Your instructions:
Print exactly the lines below between the line holding "(662, 244) = (118, 179): black" and the line holding "(521, 341) = (686, 275): turquoise", inclusive, and nothing more.

.....

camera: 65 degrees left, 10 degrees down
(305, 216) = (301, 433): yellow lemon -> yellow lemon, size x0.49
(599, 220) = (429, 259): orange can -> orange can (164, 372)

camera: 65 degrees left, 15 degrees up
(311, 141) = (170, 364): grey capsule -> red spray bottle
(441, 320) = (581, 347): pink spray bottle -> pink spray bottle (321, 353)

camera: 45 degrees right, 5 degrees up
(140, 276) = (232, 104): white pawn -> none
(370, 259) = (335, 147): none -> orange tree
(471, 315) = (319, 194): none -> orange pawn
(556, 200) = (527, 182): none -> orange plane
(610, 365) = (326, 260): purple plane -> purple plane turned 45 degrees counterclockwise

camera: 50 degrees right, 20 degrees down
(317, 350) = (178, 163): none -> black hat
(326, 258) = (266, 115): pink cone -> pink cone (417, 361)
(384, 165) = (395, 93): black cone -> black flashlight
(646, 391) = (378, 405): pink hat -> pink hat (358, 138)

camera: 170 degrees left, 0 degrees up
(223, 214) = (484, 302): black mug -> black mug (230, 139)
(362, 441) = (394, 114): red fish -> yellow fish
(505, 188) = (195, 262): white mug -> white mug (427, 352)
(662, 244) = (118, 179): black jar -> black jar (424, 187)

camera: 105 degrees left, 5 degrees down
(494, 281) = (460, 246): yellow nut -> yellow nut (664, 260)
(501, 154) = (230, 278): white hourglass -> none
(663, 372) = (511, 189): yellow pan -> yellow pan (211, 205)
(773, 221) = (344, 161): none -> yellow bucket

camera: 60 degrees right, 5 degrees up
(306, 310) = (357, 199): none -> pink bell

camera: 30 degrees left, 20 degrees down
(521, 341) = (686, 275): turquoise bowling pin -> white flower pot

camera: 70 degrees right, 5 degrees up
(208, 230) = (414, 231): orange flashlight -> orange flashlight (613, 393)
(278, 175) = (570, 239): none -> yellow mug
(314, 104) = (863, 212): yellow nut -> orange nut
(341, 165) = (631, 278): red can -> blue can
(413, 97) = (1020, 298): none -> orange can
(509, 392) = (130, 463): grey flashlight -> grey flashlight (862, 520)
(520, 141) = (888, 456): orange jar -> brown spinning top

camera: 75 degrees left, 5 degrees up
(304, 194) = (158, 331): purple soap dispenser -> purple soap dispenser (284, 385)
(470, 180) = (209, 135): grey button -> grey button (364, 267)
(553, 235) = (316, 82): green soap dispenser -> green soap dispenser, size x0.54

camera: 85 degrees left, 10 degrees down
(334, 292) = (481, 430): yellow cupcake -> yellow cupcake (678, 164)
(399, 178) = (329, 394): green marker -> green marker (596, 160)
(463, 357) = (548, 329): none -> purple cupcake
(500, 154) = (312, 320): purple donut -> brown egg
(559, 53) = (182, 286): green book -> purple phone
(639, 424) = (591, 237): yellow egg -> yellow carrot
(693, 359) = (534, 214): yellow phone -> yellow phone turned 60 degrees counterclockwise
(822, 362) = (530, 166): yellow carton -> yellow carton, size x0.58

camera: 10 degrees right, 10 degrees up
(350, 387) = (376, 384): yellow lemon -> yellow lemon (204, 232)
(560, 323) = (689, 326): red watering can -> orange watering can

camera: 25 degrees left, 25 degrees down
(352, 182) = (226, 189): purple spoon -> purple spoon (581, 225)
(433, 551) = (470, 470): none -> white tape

.....

Output below:
(662, 244) = (118, 179): black jar -> black jar (424, 187)

camera: 105 degrees left, 5 degrees down
(494, 281) = (460, 246): yellow nut -> yellow nut (664, 260)
(501, 154) = (230, 278): white hourglass -> none
(663, 372) = (511, 189): yellow pan -> yellow pan (211, 205)
(773, 221) = (344, 161): none -> yellow bucket

camera: 60 degrees right, 5 degrees up
(306, 310) = (357, 199): none -> pink bell

camera: 30 degrees left, 20 degrees down
(521, 341) = (686, 275): turquoise bowling pin -> white flower pot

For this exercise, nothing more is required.